Your goal :: Print the line that contains "purple traffic cone [501,160,566,238]", then every line after it until the entries end, exactly as they read; do not include pictures.

** Input data follows **

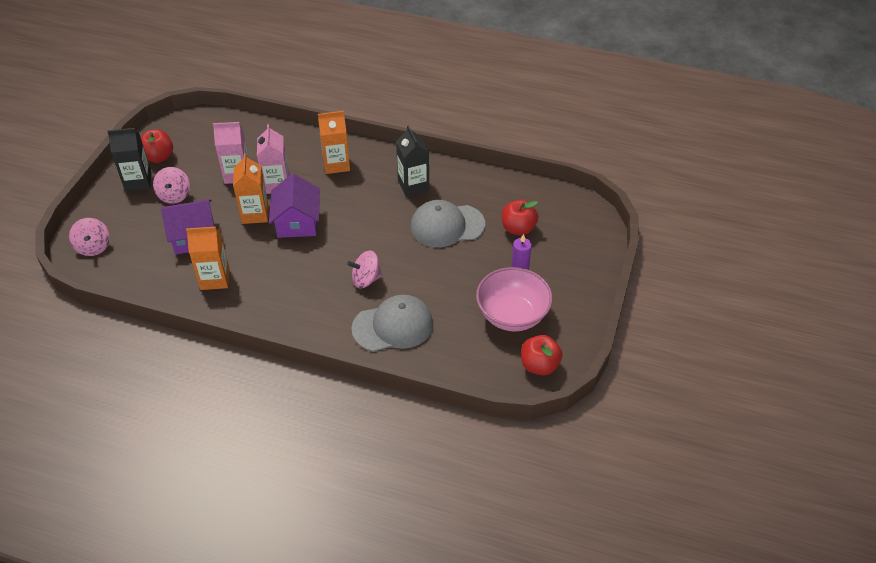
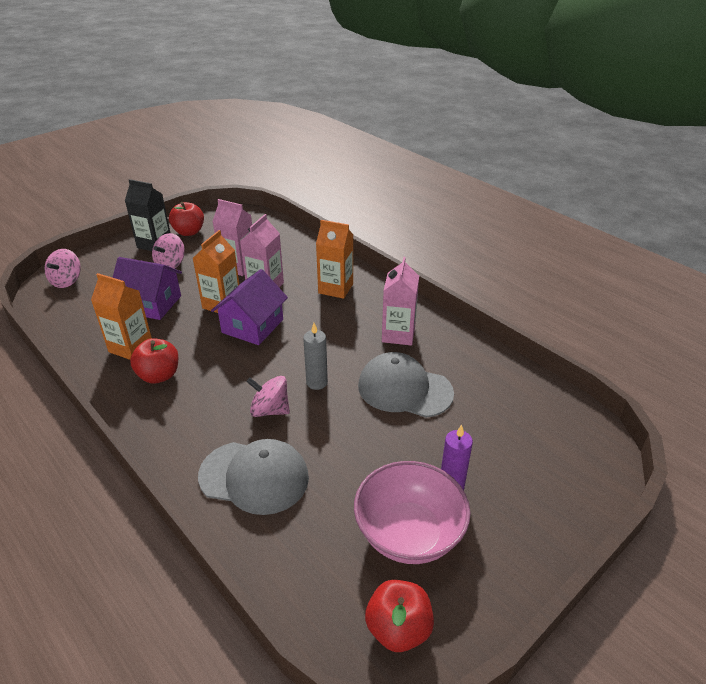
camera: 30 degrees right, 10 degrees down
black carton [396,125,429,196] -> pink carton [382,257,419,346]
red apple [502,200,538,236] -> red apple moved to [130,338,179,383]
none -> grey candle [303,323,328,390]

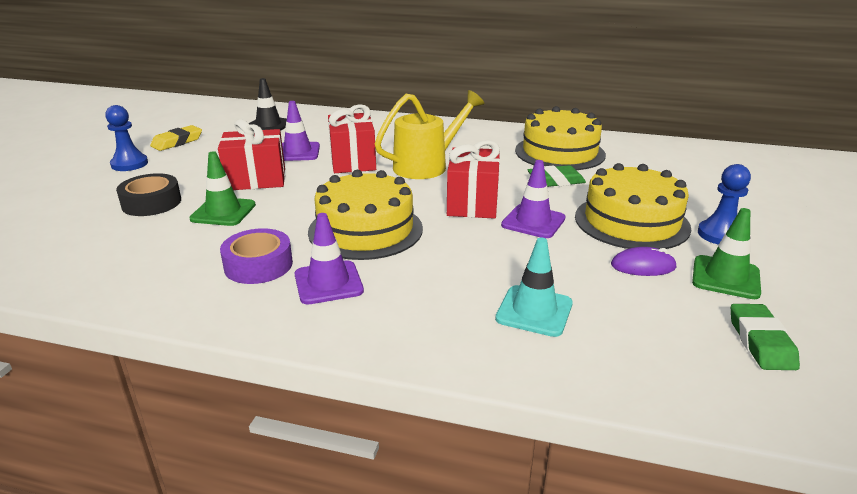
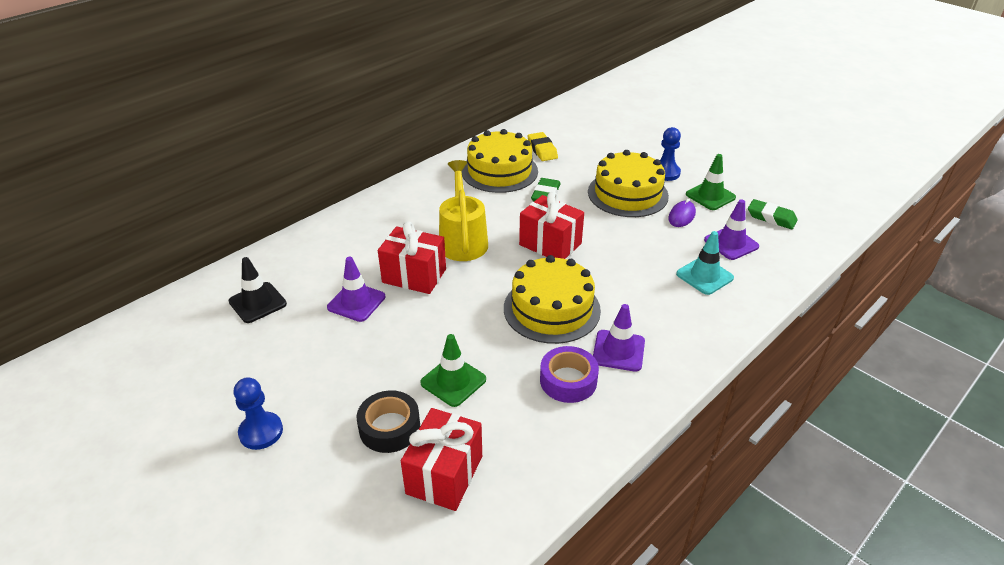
camera: 60 degrees left, 10 degrees up
yellow eraser [150,125,202,151] -> yellow eraser moved to [528,132,558,161]
red gift [218,119,285,190] -> red gift moved to [401,408,482,511]
purple traffic cone [501,160,566,238] -> purple traffic cone moved to [704,199,759,260]

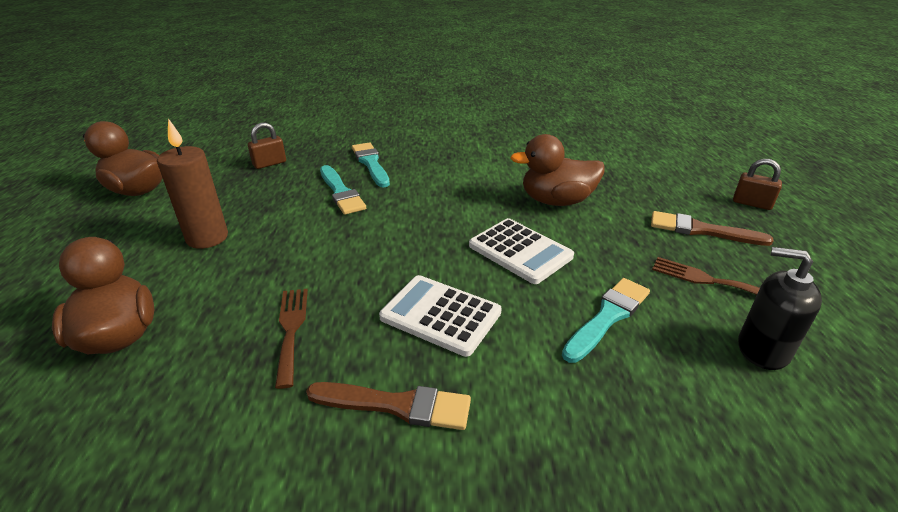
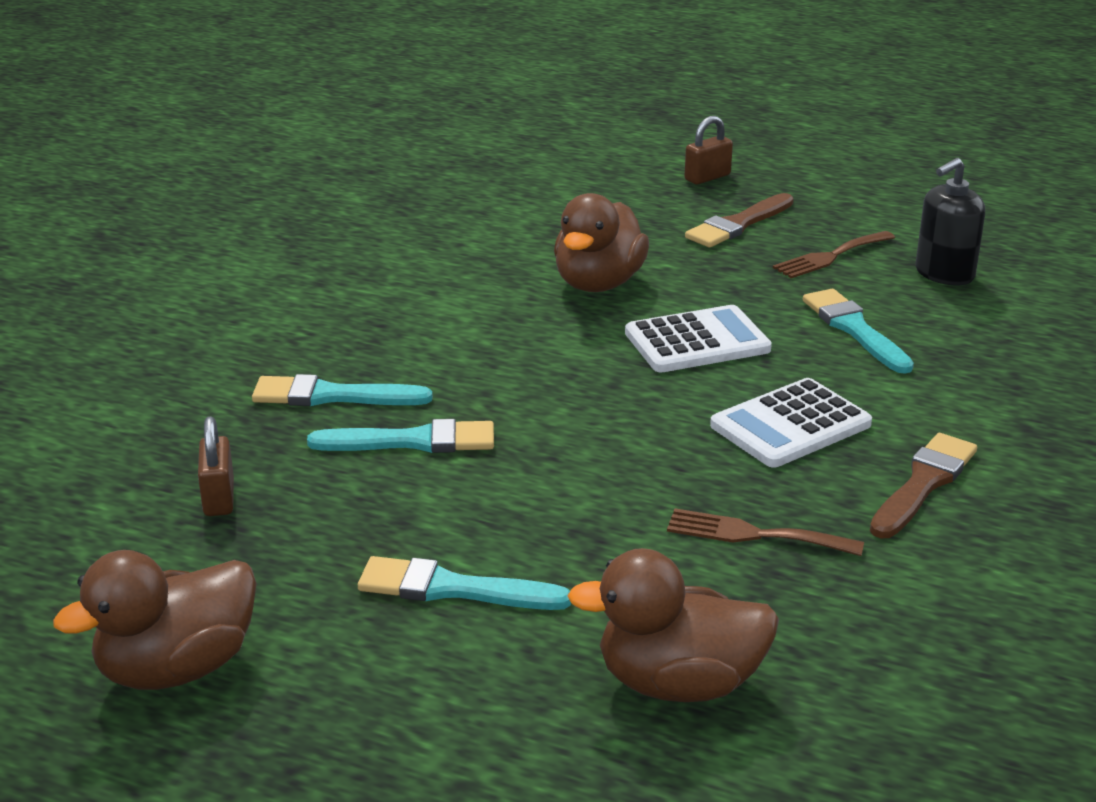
camera: 65 degrees left, 5 degrees down
brown candle [157,118,228,249] -> turquoise brush [358,556,571,610]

** End of Input data **

Task solution ::
purple traffic cone [501,160,566,238] -> purple traffic cone moved to [704,199,759,260]

camera: 65 degrees left, 5 degrees down
brown candle [157,118,228,249] -> turquoise brush [358,556,571,610]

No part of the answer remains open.